---------- Information shown ----------

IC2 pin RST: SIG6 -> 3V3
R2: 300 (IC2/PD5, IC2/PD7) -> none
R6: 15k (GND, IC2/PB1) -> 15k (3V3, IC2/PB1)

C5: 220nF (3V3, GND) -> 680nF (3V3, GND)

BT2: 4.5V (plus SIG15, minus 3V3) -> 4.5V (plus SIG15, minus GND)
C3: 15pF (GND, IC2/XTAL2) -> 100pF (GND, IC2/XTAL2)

----------
---------- Information shown ----------

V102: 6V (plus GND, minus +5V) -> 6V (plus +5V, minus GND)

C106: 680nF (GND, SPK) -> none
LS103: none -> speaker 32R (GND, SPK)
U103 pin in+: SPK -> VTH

----------

* _What the task requires_
Working from the records above, write out verbatim only the lines from the line containing "C5: 220nF (3V3, GND) -> 680nF (3V3, GND)" through the line containing "C3: 15pF (GND, IC2/XTAL2)".

* _Answer to this task_
C5: 220nF (3V3, GND) -> 680nF (3V3, GND)

BT2: 4.5V (plus SIG15, minus 3V3) -> 4.5V (plus SIG15, minus GND)
C3: 15pF (GND, IC2/XTAL2) -> 100pF (GND, IC2/XTAL2)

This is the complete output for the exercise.